# Aim of the task
Omitting every picture, output the records below exactly, please.

# Information
* * *
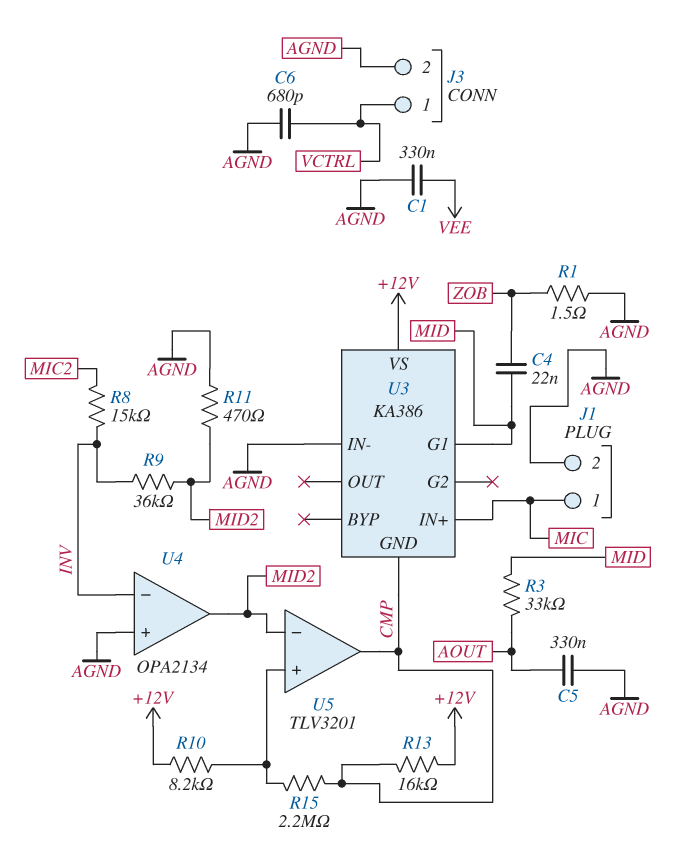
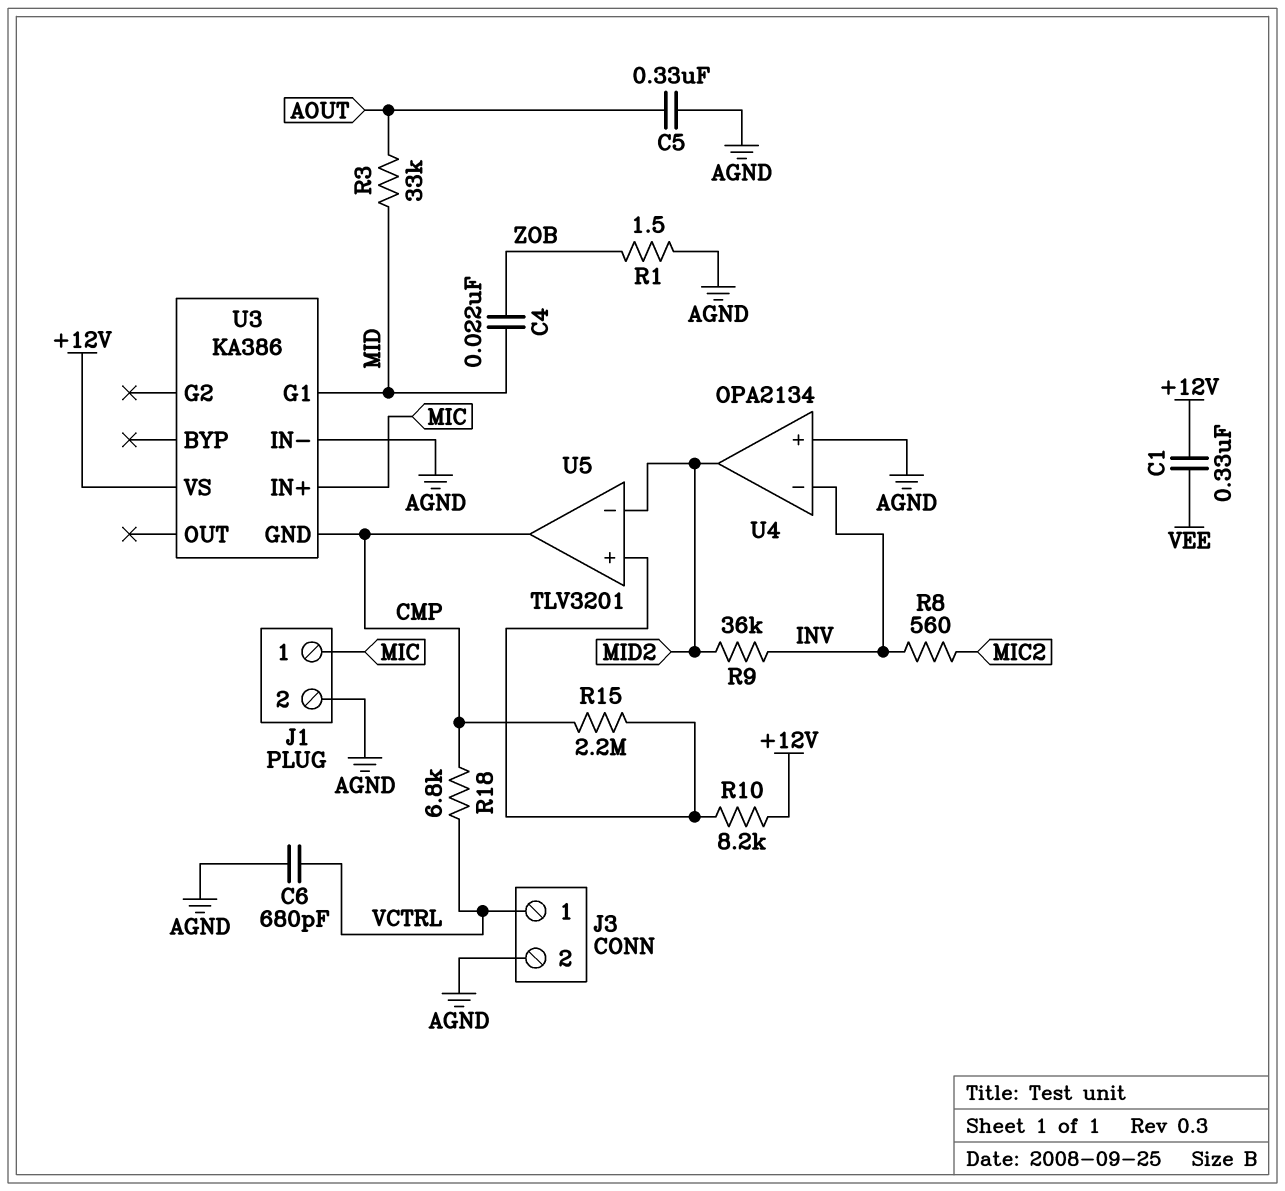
C1: 330nF (AGND, VEE) -> 330nF (+12V, VEE)
R8: 15k (INV, MIC2) -> 560 (INV, MIC2)
R11: 470 (AGND, MID2) -> none
R13: 16k (+12V, CMP) -> none
R18: none -> 6.8k (CMP, VCTRL)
* * *
# Result for this exercise
C1: 330nF (AGND, VEE) -> 330nF (+12V, VEE)
R8: 15k (INV, MIC2) -> 560 (INV, MIC2)
R11: 470 (AGND, MID2) -> none
R13: 16k (+12V, CMP) -> none
R18: none -> 6.8k (CMP, VCTRL)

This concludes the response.